[Records shown]

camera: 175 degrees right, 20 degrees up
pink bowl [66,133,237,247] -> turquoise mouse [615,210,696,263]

[/Records shown]
[Records shown]

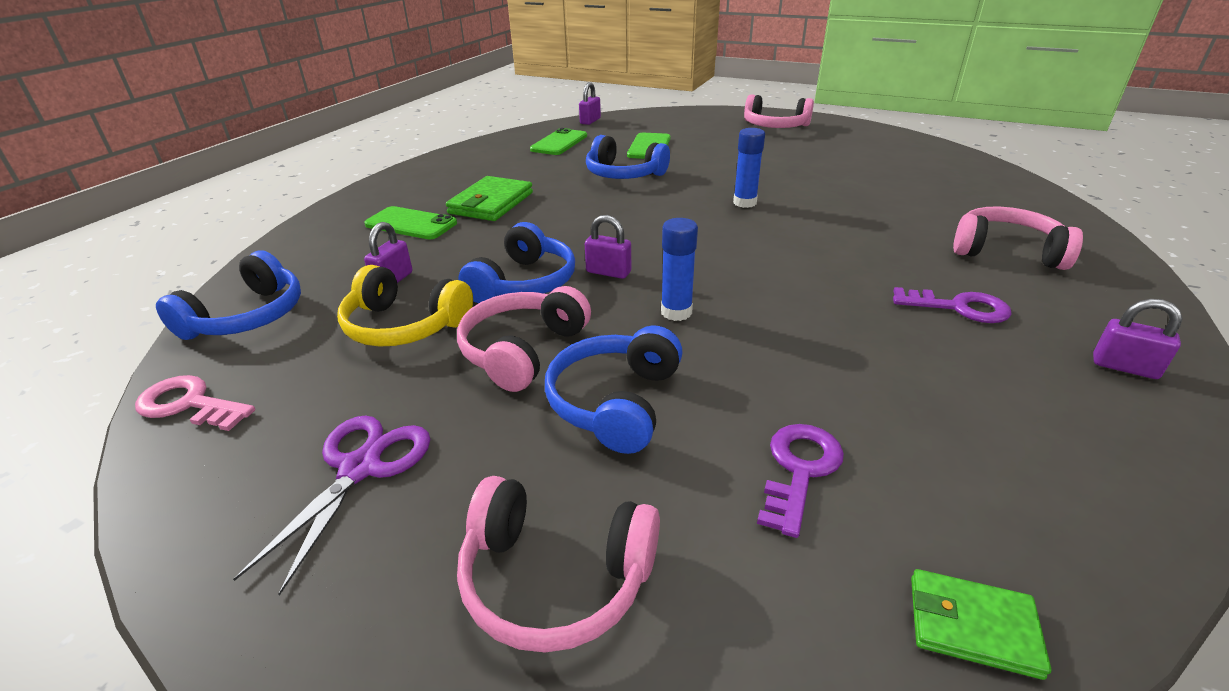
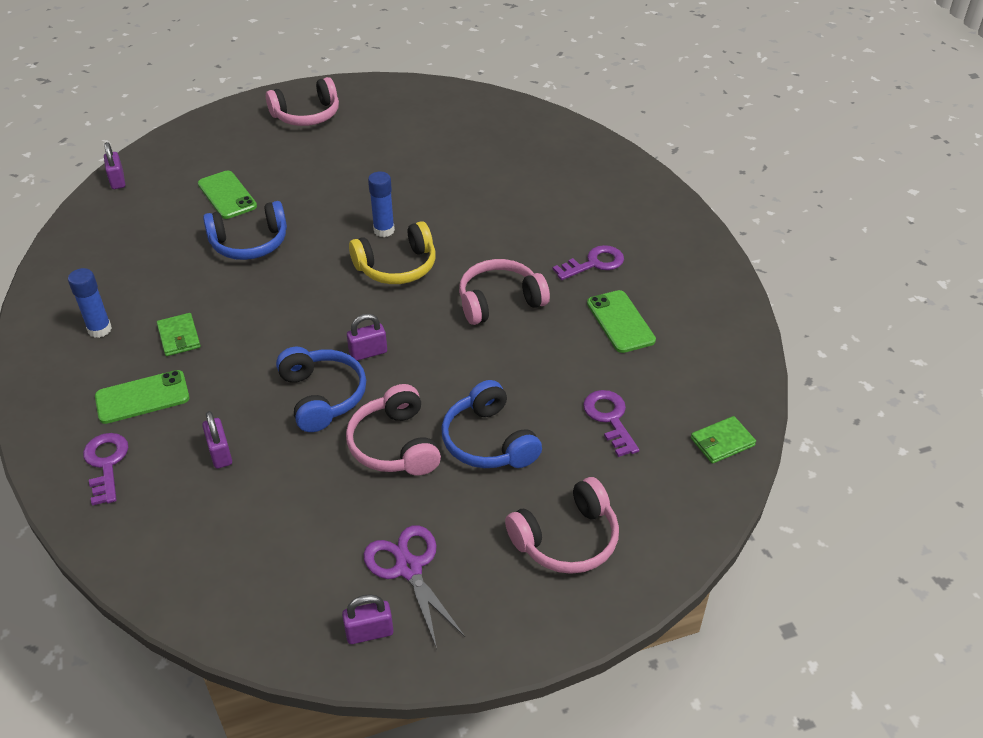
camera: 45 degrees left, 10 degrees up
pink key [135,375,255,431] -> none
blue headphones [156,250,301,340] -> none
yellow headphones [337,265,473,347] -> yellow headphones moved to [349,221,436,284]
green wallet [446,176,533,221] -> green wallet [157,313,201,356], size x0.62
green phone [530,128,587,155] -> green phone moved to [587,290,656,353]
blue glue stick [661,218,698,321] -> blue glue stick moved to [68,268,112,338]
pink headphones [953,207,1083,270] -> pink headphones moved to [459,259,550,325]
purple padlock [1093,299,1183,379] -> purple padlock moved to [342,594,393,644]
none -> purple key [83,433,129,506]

[/Records shown]

Your instructions> Copy, exactly and only, the lines above that begin with the one containing "camera: 45 degrees left, 10 degrees up" and finish with the one containing "green wallet [446,176,533,221]".

Task answer>
camera: 45 degrees left, 10 degrees up
pink key [135,375,255,431] -> none
blue headphones [156,250,301,340] -> none
yellow headphones [337,265,473,347] -> yellow headphones moved to [349,221,436,284]
green wallet [446,176,533,221] -> green wallet [157,313,201,356], size x0.62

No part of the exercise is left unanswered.